Your assignment | Once the line containing "camera: 155 degrees right, 15 degrees up" is found in the entries below, restate it and each following line word for word, stopping after the line containing "(630, 539) = (257, 114): none -> brown bell".

Given entries |
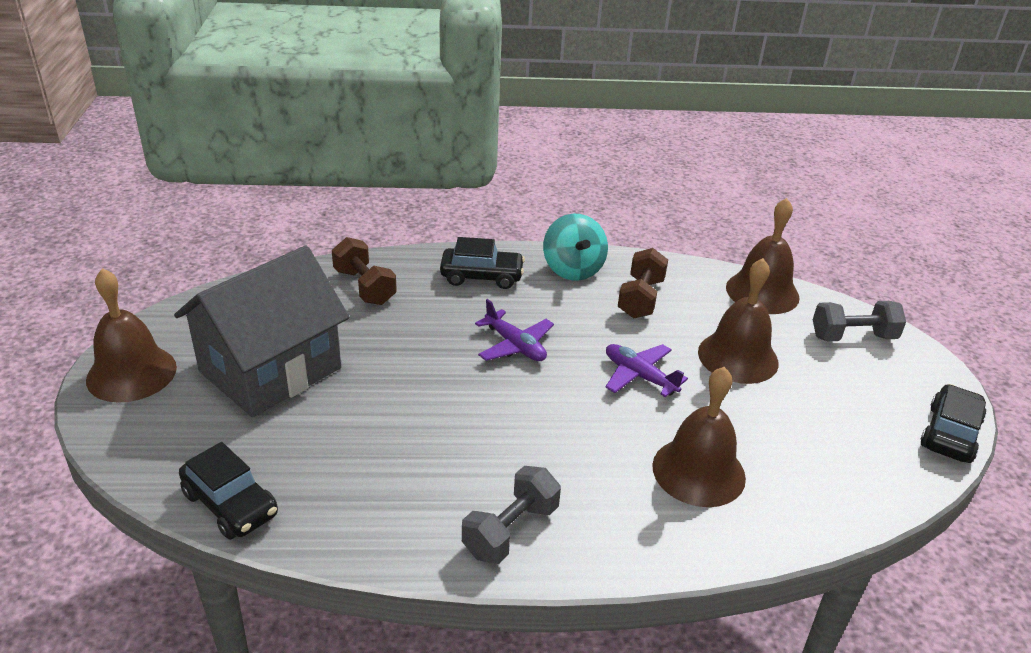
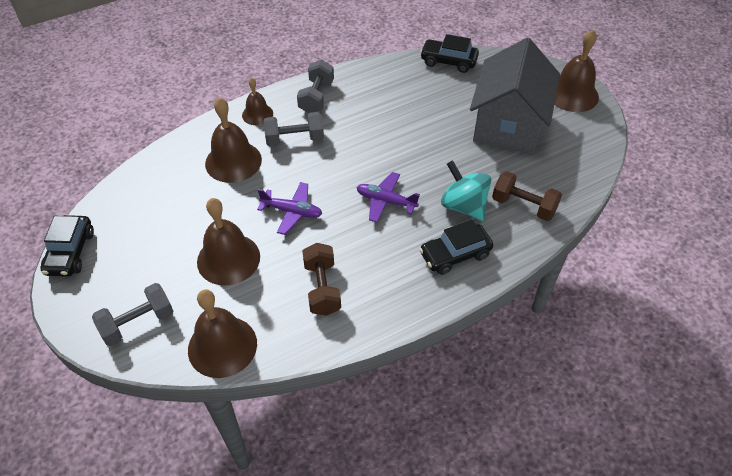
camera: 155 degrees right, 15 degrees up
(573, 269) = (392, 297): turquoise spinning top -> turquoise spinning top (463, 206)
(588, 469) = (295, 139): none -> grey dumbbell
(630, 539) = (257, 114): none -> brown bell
--
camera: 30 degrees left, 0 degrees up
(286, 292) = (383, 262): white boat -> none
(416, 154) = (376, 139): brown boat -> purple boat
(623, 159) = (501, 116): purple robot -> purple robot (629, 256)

Solution |
camera: 155 degrees right, 15 degrees up
(573, 269) = (392, 297): turquoise spinning top -> turquoise spinning top (463, 206)
(588, 469) = (295, 139): none -> grey dumbbell
(630, 539) = (257, 114): none -> brown bell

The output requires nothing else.